Material for the task:
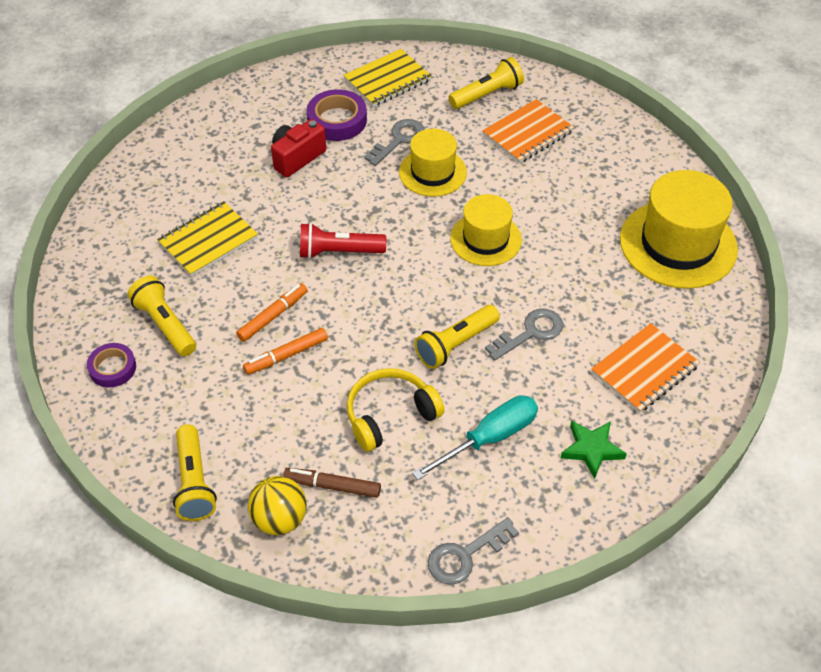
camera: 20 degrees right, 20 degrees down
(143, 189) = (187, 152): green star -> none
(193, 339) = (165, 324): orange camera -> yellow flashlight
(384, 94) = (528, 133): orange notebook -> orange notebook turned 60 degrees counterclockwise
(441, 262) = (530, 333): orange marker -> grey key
--
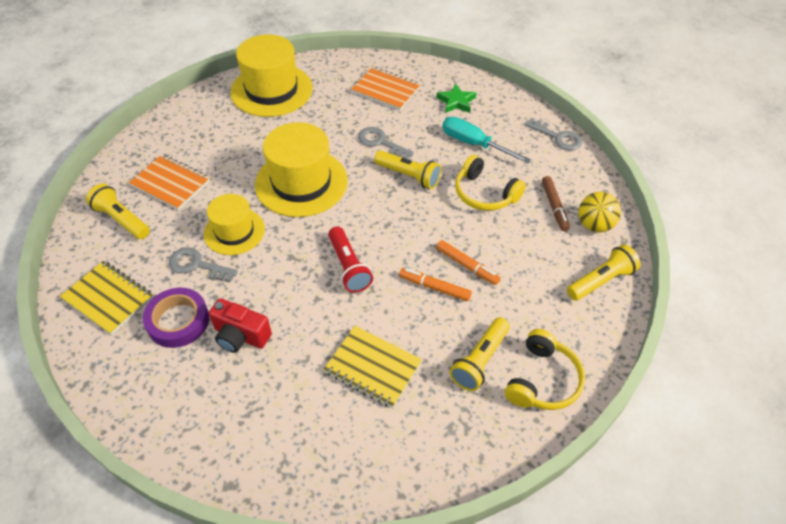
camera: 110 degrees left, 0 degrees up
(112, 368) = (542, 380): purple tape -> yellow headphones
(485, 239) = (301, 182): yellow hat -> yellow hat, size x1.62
* * *
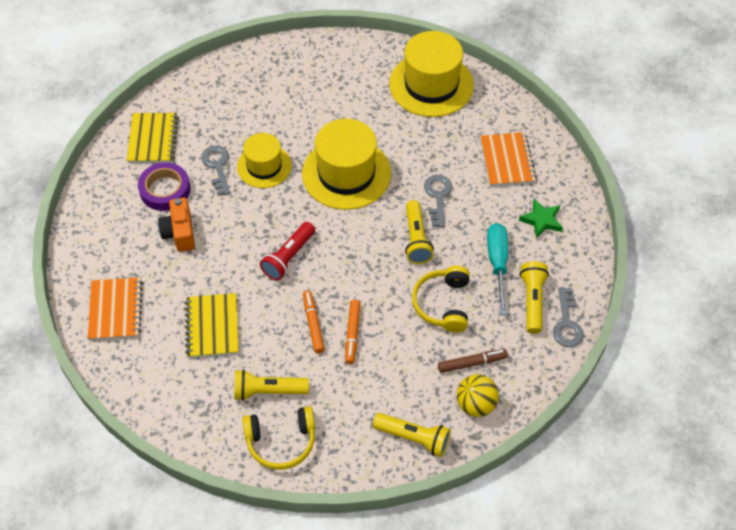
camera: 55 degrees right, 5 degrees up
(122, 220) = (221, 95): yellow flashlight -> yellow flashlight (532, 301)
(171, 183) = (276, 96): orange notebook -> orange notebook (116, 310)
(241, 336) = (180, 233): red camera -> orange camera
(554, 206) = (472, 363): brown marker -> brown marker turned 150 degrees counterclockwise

Request: In the material above, locate the line containing "(384, 94) = (528, 133): orange" and the line containing "(441, 262) = (530, 333): orange". Transcribe exactly those two lines and every line between them, and nothing more.

Answer area:
(384, 94) = (528, 133): orange notebook -> orange notebook turned 60 degrees counterclockwise
(441, 262) = (530, 333): orange marker -> grey key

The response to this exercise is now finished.